====== Data listing ======
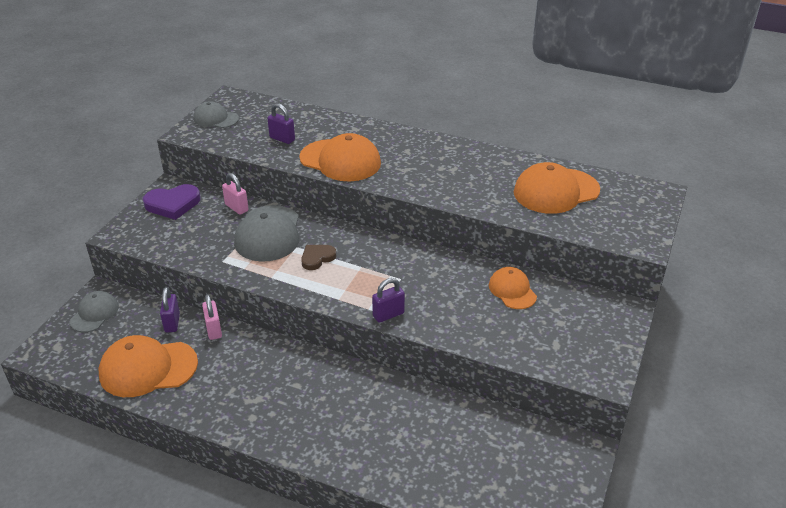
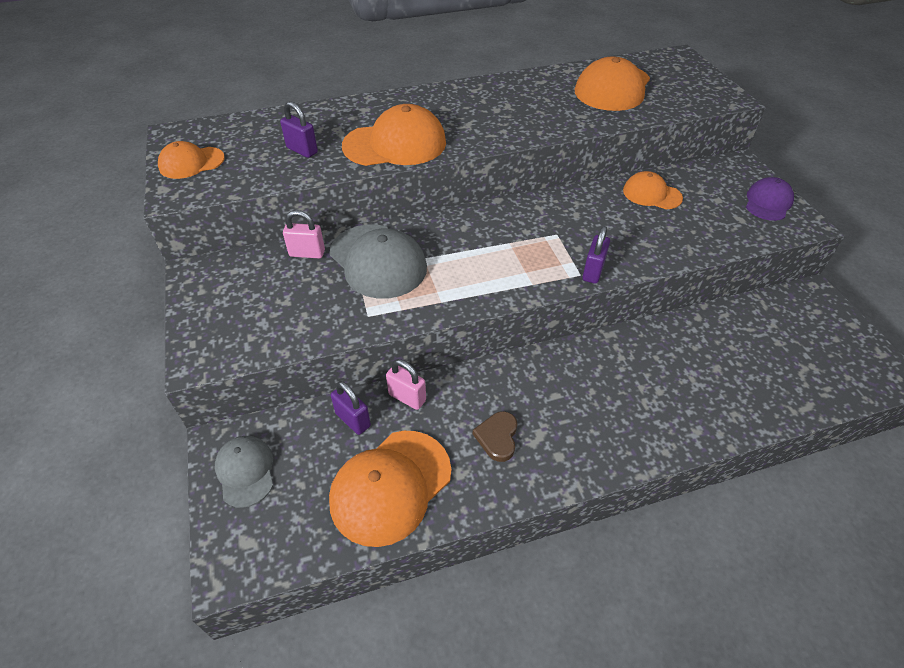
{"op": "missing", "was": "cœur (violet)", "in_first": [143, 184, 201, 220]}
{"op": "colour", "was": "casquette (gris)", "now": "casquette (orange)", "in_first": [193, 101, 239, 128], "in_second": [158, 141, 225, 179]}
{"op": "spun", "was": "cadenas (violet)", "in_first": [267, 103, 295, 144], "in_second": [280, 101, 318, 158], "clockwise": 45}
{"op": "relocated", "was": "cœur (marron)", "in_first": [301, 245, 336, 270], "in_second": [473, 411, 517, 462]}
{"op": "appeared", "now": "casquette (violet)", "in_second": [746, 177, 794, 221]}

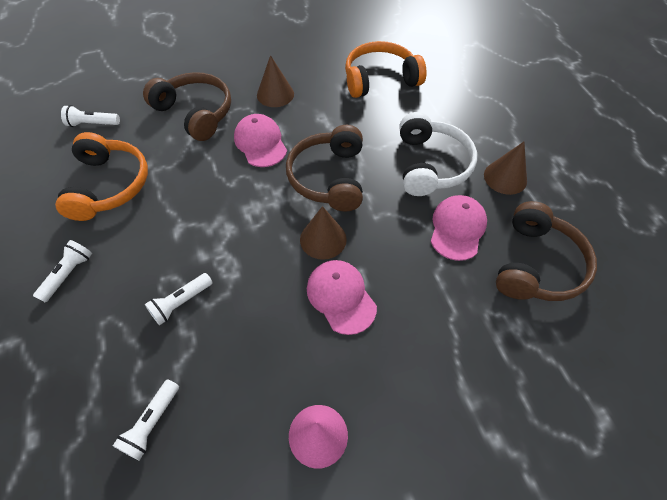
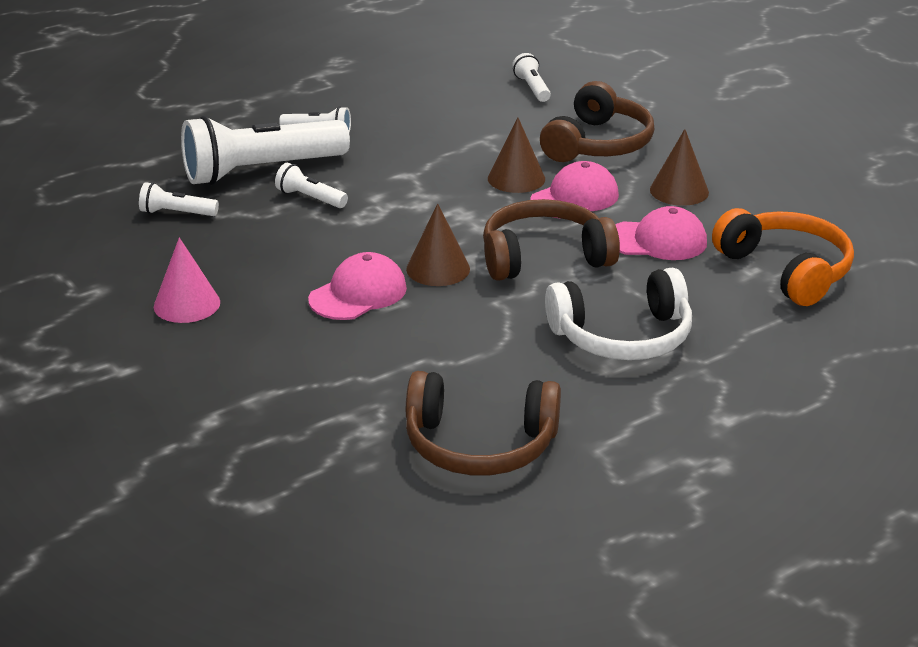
{"op": "missing", "was": "casque audio (orange)", "in_first": [55, 132, 148, 221]}
{"op": "relocated", "was": "casquette (rose)", "in_first": [431, 195, 487, 261], "in_second": [615, 206, 707, 260]}
{"op": "relocated", "was": "cône (marron)", "in_first": [484, 142, 527, 195], "in_second": [488, 117, 545, 193]}
{"op": "appeared", "now": "lampe de poche (blanc)", "in_second": [181, 116, 350, 185]}

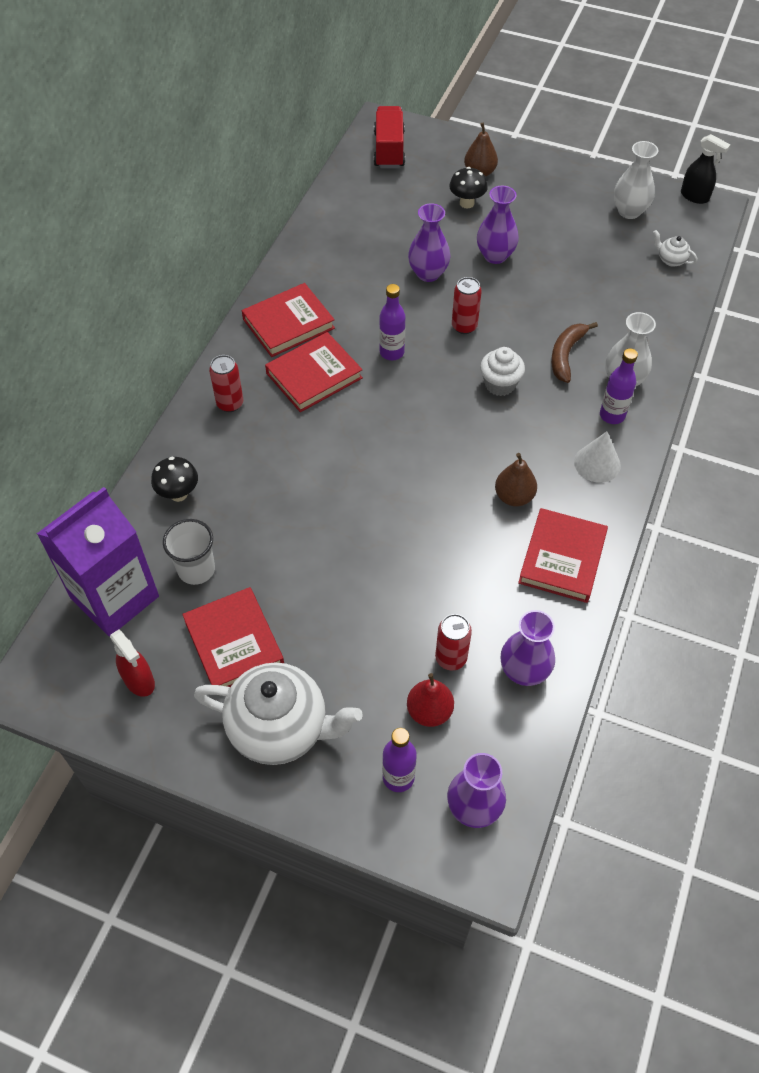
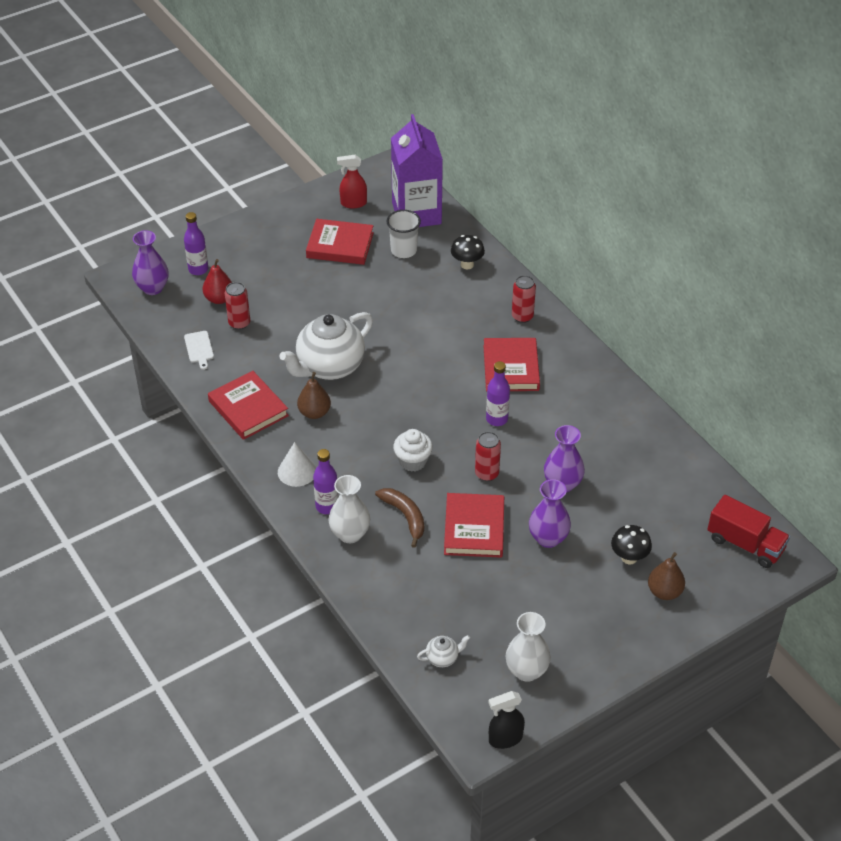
{"op": "relocated", "was": "théière (blanc)", "in_first": [194, 662, 363, 765], "in_second": [279, 312, 373, 380]}
{"op": "relocated", "was": "livre (rouge)", "in_first": [242, 283, 335, 357], "in_second": [444, 493, 504, 558]}
{"op": "exchanged", "was": "vase (violet)", "now": "planche à découper (blanc)", "in_first": [501, 610, 555, 686], "in_second": [184, 331, 214, 370]}

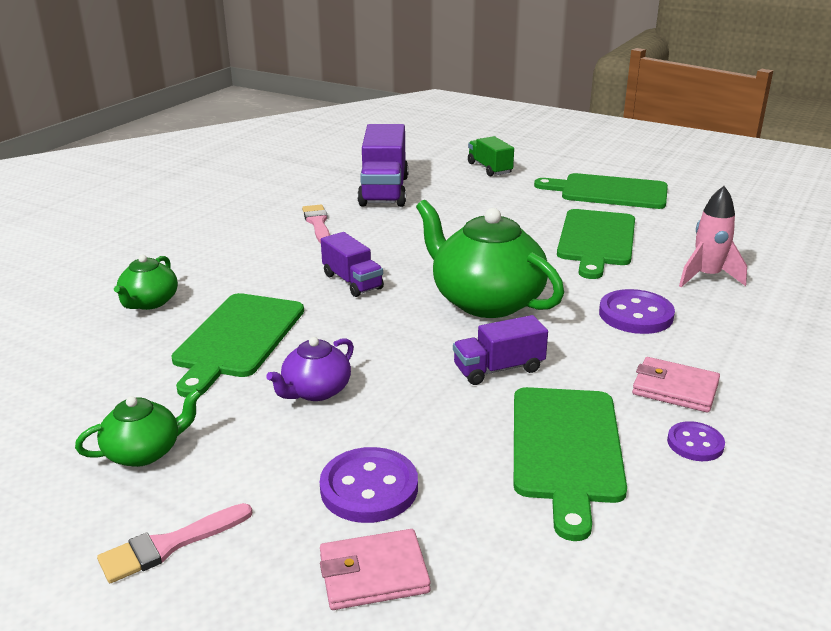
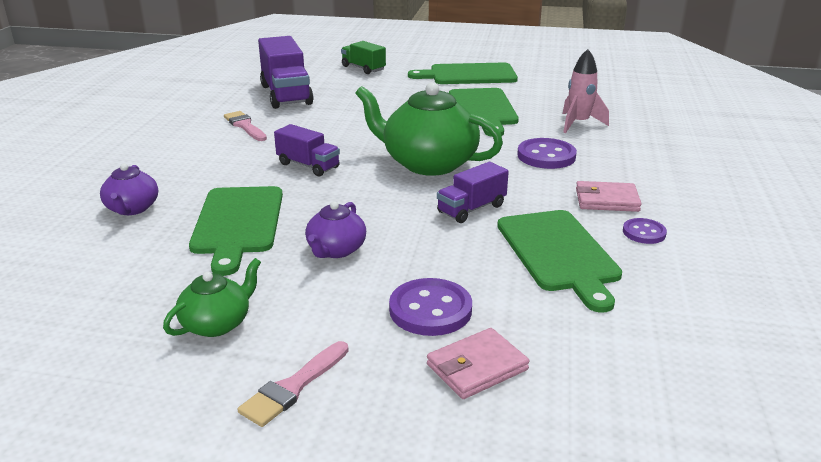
{"op": "colour", "was": "théière (vert)", "now": "théière (violet)", "in_first": [114, 255, 178, 310], "in_second": [100, 163, 158, 215]}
======
What you should do => Output all data exactly, omitting images.

Answer box =>
{"op": "missing", "was": "cœur (violet)", "in_first": [143, 184, 201, 220]}
{"op": "colour", "was": "casquette (gris)", "now": "casquette (orange)", "in_first": [193, 101, 239, 128], "in_second": [158, 141, 225, 179]}
{"op": "spun", "was": "cadenas (violet)", "in_first": [267, 103, 295, 144], "in_second": [280, 101, 318, 158], "clockwise": 45}
{"op": "relocated", "was": "cœur (marron)", "in_first": [301, 245, 336, 270], "in_second": [473, 411, 517, 462]}
{"op": "appeared", "now": "casquette (violet)", "in_second": [746, 177, 794, 221]}

{"op": "missing", "was": "casque audio (orange)", "in_first": [55, 132, 148, 221]}
{"op": "relocated", "was": "casquette (rose)", "in_first": [431, 195, 487, 261], "in_second": [615, 206, 707, 260]}
{"op": "relocated", "was": "cône (marron)", "in_first": [484, 142, 527, 195], "in_second": [488, 117, 545, 193]}
{"op": "appeared", "now": "lampe de poche (blanc)", "in_second": [181, 116, 350, 185]}

{"op": "relocated", "was": "théière (blanc)", "in_first": [194, 662, 363, 765], "in_second": [279, 312, 373, 380]}
{"op": "relocated", "was": "livre (rouge)", "in_first": [242, 283, 335, 357], "in_second": [444, 493, 504, 558]}
{"op": "exchanged", "was": "vase (violet)", "now": "planche à découper (blanc)", "in_first": [501, 610, 555, 686], "in_second": [184, 331, 214, 370]}

{"op": "colour", "was": "théière (vert)", "now": "théière (violet)", "in_first": [114, 255, 178, 310], "in_second": [100, 163, 158, 215]}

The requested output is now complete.